### Activity
In the records below, reproduce exactly the lines from the one containing "boat (turquoise) (no. 1 from left)" through the one containing "duck (white) (no. 1 from left)", both included, and omit the pictures.
** Opening Data for this exercise block **
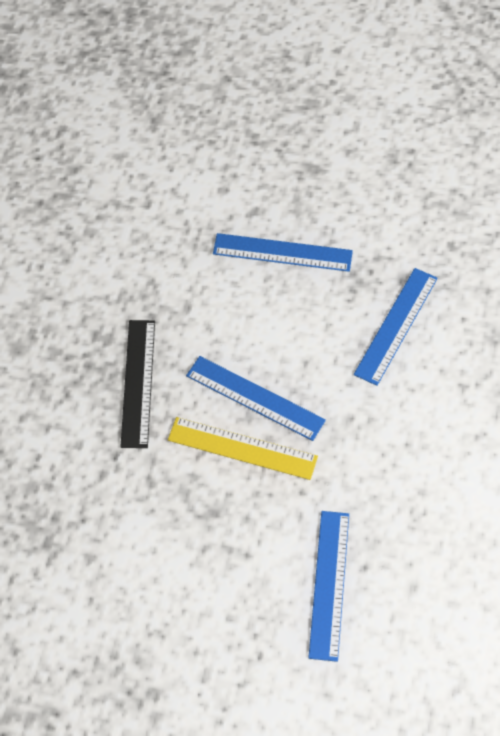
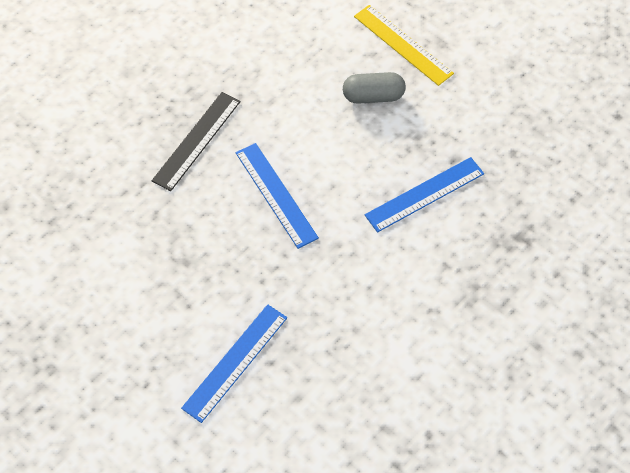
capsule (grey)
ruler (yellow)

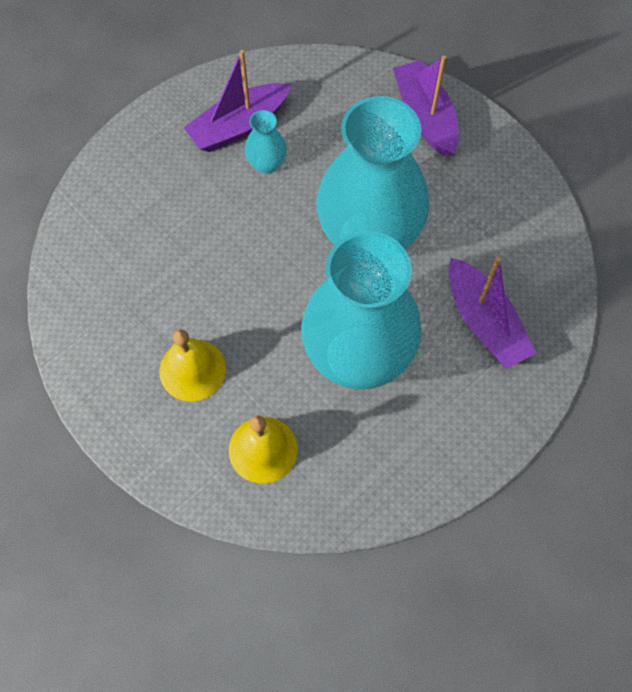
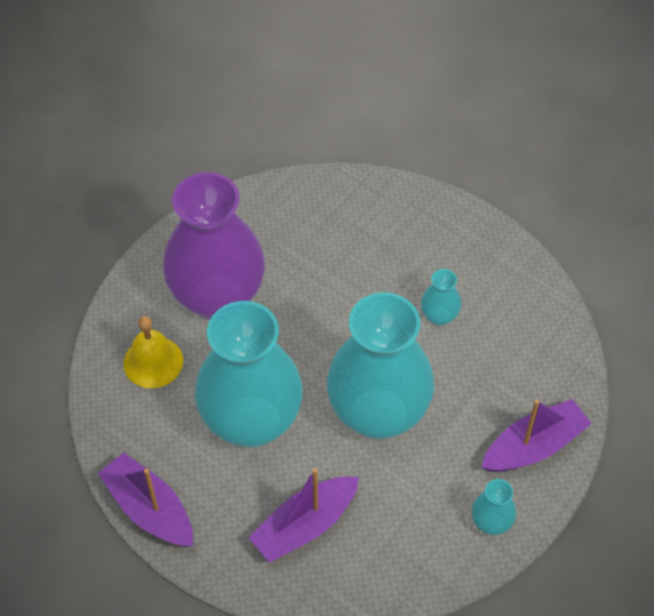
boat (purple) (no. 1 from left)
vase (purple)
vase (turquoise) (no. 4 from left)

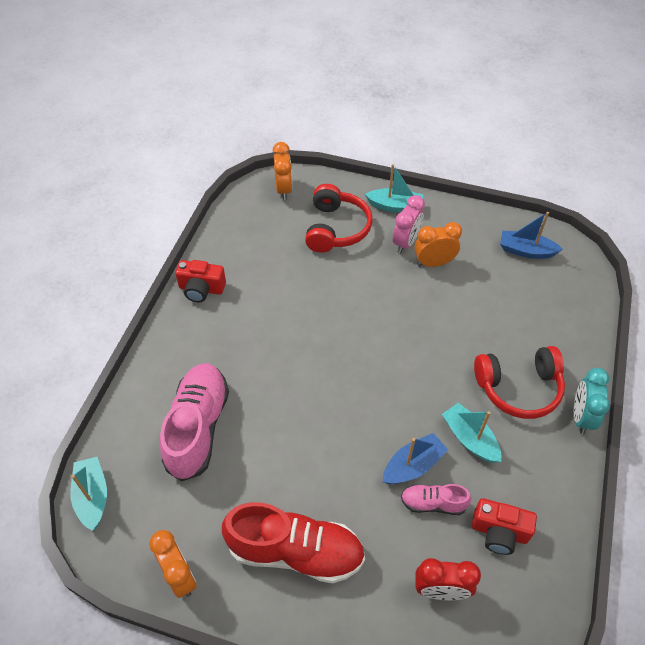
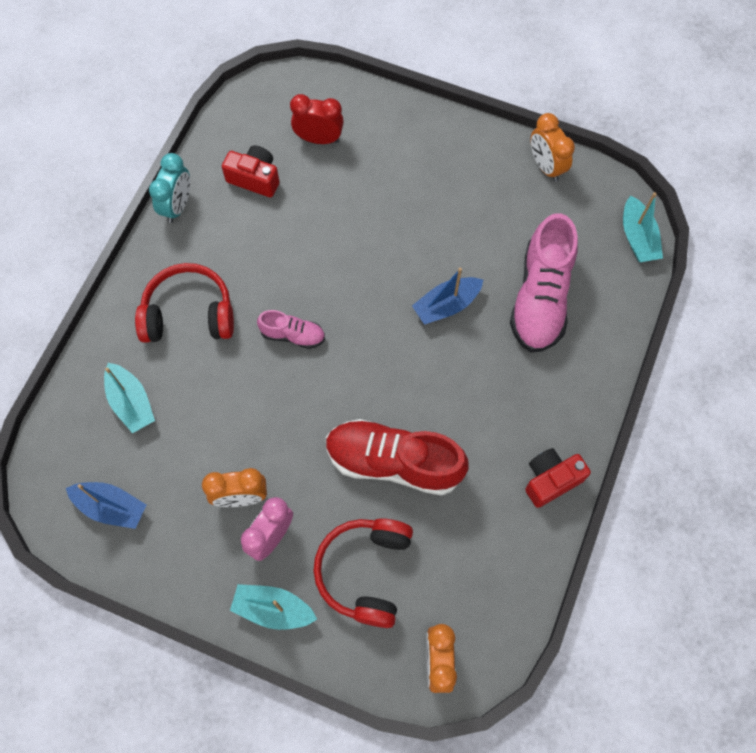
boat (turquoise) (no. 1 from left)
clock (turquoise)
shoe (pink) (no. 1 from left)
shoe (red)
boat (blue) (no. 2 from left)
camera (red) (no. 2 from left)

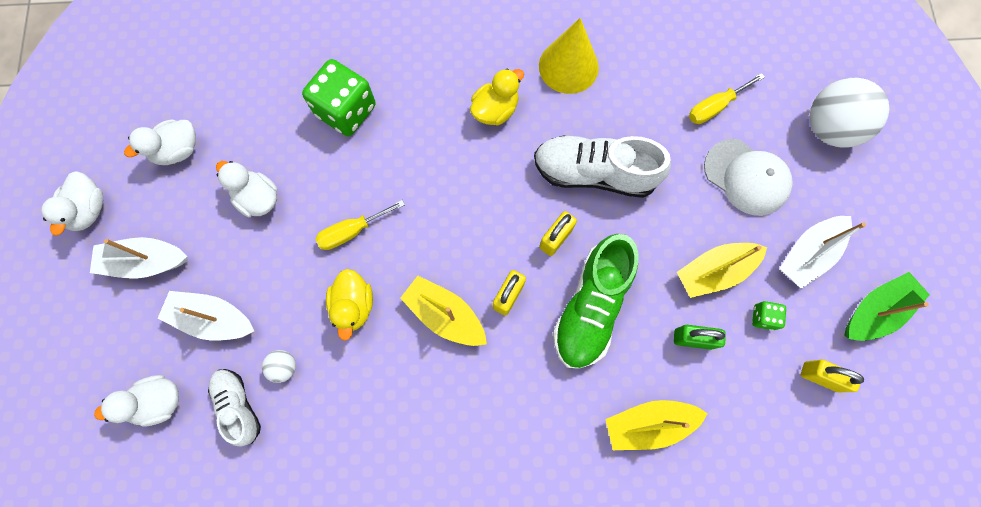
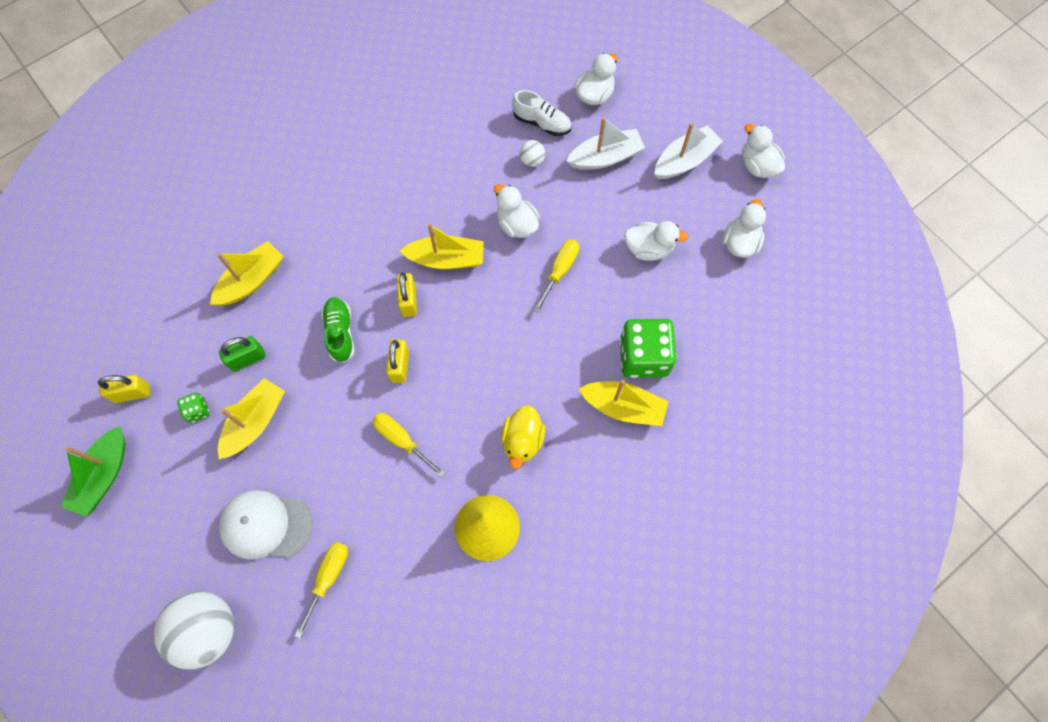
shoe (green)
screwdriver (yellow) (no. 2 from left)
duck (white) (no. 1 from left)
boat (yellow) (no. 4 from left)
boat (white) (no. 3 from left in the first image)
** Closing Data for this exercise block **
### Exercise output
boat (turquoise) (no. 1 from left)
clock (turquoise)
shoe (pink) (no. 1 from left)
shoe (red)
boat (blue) (no. 2 from left)
camera (red) (no. 2 from left)

shoe (green)
screwdriver (yellow) (no. 2 from left)
duck (white) (no. 1 from left)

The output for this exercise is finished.